[Excerpts from a dataset]
-- Opening Marker --

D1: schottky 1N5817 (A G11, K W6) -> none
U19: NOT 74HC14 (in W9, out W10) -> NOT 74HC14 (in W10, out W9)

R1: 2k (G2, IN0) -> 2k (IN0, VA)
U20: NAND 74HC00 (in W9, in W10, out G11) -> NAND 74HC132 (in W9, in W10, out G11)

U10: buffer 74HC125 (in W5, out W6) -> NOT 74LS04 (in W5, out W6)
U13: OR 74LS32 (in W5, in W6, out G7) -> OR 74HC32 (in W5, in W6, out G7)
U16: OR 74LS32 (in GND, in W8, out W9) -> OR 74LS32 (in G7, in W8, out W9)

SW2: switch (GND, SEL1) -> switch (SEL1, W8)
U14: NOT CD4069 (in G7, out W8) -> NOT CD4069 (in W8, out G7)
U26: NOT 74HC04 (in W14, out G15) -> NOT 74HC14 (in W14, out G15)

-- Closing Marker --

Return all of the data above exactly, leaving out no line.

*Problem solution:*
D1: schottky 1N5817 (A G11, K W6) -> none
U19: NOT 74HC14 (in W9, out W10) -> NOT 74HC14 (in W10, out W9)

R1: 2k (G2, IN0) -> 2k (IN0, VA)
U20: NAND 74HC00 (in W9, in W10, out G11) -> NAND 74HC132 (in W9, in W10, out G11)

U10: buffer 74HC125 (in W5, out W6) -> NOT 74LS04 (in W5, out W6)
U13: OR 74LS32 (in W5, in W6, out G7) -> OR 74HC32 (in W5, in W6, out G7)
U16: OR 74LS32 (in GND, in W8, out W9) -> OR 74LS32 (in G7, in W8, out W9)

SW2: switch (GND, SEL1) -> switch (SEL1, W8)
U14: NOT CD4069 (in G7, out W8) -> NOT CD4069 (in W8, out G7)
U26: NOT 74HC04 (in W14, out G15) -> NOT 74HC14 (in W14, out G15)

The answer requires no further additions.